Count the lines below that contain "size". Give only the number.

Records contained in a dataset:
::::

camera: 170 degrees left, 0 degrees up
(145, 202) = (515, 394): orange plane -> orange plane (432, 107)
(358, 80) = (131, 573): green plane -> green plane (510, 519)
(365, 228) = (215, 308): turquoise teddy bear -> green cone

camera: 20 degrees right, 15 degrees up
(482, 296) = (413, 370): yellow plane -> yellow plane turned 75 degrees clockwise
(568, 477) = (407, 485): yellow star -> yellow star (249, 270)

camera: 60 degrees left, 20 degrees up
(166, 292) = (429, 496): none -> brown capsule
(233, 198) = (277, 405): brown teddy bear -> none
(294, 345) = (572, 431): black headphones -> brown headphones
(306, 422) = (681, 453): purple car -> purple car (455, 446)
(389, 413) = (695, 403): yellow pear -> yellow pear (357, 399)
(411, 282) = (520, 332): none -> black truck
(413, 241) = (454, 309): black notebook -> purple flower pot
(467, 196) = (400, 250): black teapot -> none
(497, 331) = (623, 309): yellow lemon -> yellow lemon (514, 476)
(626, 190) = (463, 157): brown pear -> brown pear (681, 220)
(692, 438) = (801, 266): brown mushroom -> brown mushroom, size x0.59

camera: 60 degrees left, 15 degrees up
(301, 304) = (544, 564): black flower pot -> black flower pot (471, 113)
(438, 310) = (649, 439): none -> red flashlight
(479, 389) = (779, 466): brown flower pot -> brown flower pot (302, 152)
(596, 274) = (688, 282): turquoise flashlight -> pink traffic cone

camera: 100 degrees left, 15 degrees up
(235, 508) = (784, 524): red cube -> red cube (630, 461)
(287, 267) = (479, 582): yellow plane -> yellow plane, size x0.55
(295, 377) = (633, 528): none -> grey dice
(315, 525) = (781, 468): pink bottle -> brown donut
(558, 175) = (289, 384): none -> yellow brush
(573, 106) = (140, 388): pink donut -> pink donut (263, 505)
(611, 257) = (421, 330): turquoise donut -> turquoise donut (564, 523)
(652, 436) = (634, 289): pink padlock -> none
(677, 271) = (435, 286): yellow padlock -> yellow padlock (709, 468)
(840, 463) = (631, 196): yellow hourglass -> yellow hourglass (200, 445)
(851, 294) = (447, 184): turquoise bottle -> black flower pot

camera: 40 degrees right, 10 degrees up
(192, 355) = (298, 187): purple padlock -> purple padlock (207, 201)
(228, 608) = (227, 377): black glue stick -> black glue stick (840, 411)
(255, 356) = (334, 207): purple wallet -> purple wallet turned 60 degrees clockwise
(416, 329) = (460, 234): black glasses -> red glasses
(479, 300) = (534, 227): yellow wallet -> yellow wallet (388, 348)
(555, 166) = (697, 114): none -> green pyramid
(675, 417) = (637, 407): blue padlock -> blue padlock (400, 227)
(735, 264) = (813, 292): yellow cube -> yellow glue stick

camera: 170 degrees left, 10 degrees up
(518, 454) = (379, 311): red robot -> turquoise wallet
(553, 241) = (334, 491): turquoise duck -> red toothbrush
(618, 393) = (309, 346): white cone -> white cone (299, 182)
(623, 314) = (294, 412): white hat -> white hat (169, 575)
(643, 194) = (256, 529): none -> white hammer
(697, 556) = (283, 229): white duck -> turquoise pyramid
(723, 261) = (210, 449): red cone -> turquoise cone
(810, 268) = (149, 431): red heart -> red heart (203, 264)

::::

→ Solution for this exercise:
2